MATERIALS PROVIDED
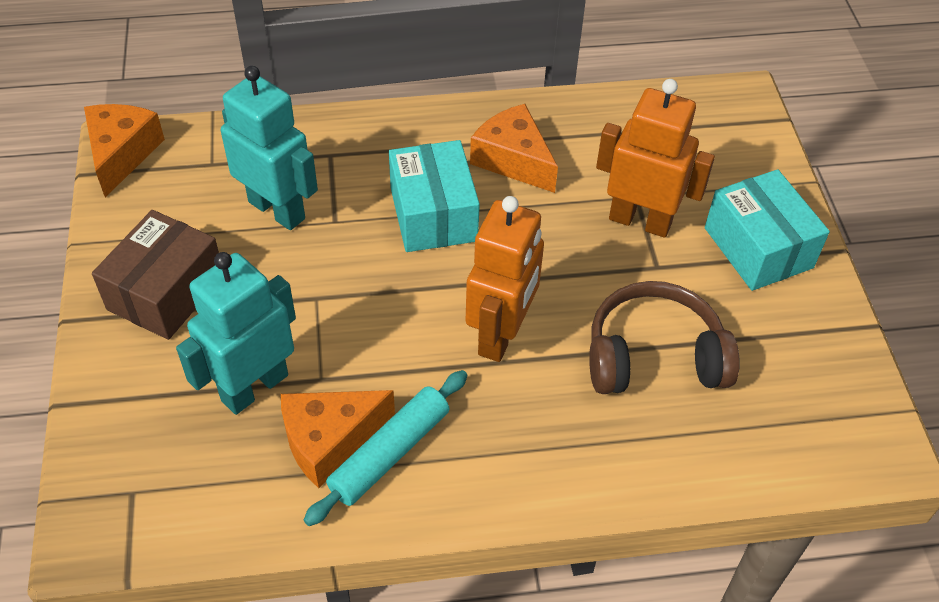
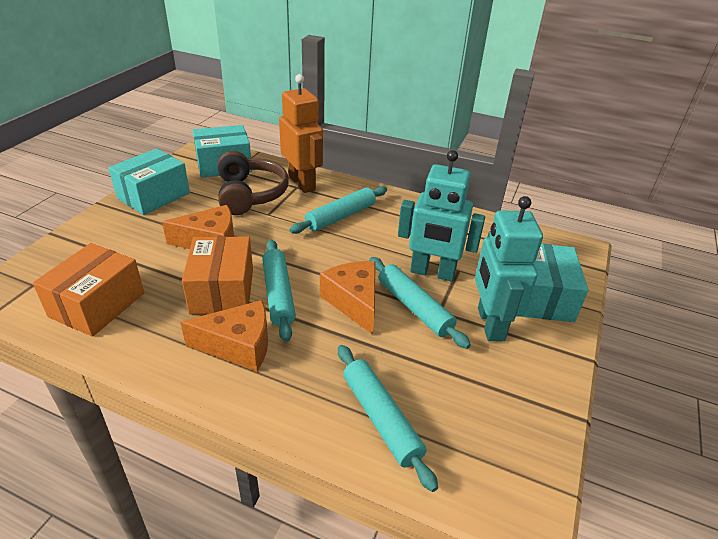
brown box: 1 -> 0
orange box: 0 -> 2
orange robot: 2 -> 1
turquoise box: 2 -> 3
turquoise rolling pin: 1 -> 4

TASK STATEMENT
Set the records down again exactly, with no pictures.

SOLVED PROBLEM
brown box: 1 -> 0
orange box: 0 -> 2
orange robot: 2 -> 1
turquoise box: 2 -> 3
turquoise rolling pin: 1 -> 4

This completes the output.